++++ Entries supplied

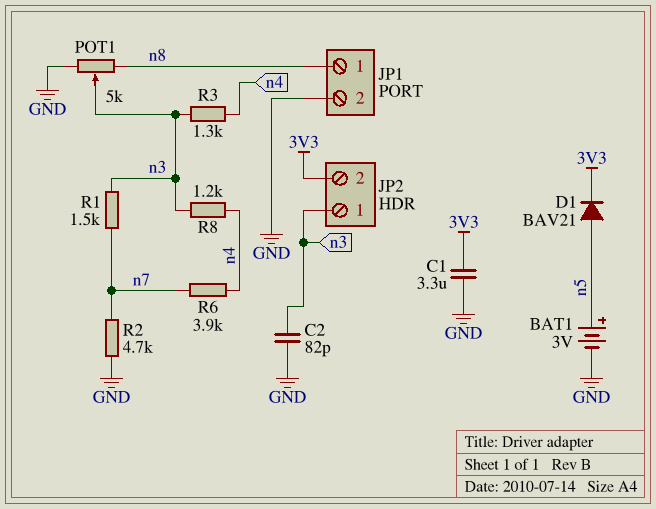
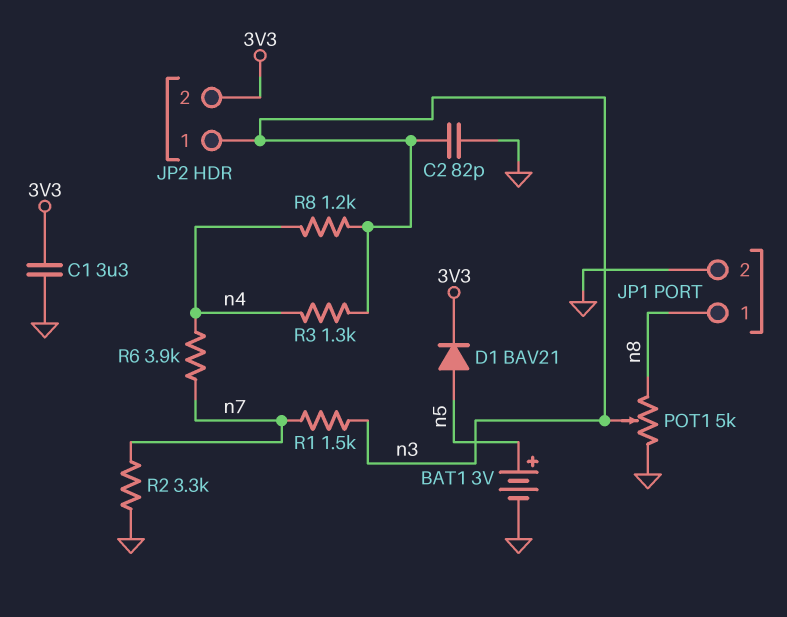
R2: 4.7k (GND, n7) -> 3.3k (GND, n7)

++++++++
++++ Entries supplied

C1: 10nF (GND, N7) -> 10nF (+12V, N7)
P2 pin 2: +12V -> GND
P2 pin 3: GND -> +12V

++++++++
++++ Entries supplied

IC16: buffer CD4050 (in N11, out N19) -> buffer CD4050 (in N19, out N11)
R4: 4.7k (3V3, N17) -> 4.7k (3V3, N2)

++++++++

* [Your objective]:
Using the data above, extract exactly the lines from the one that holds "C1: 10nF (GND, N7) -> 10nF (+12V, N7)" to the one that holds "P2 pin 3: GND -> +12V", both ends included, and no others.

* [Result of the task]:
C1: 10nF (GND, N7) -> 10nF (+12V, N7)
P2 pin 2: +12V -> GND
P2 pin 3: GND -> +12V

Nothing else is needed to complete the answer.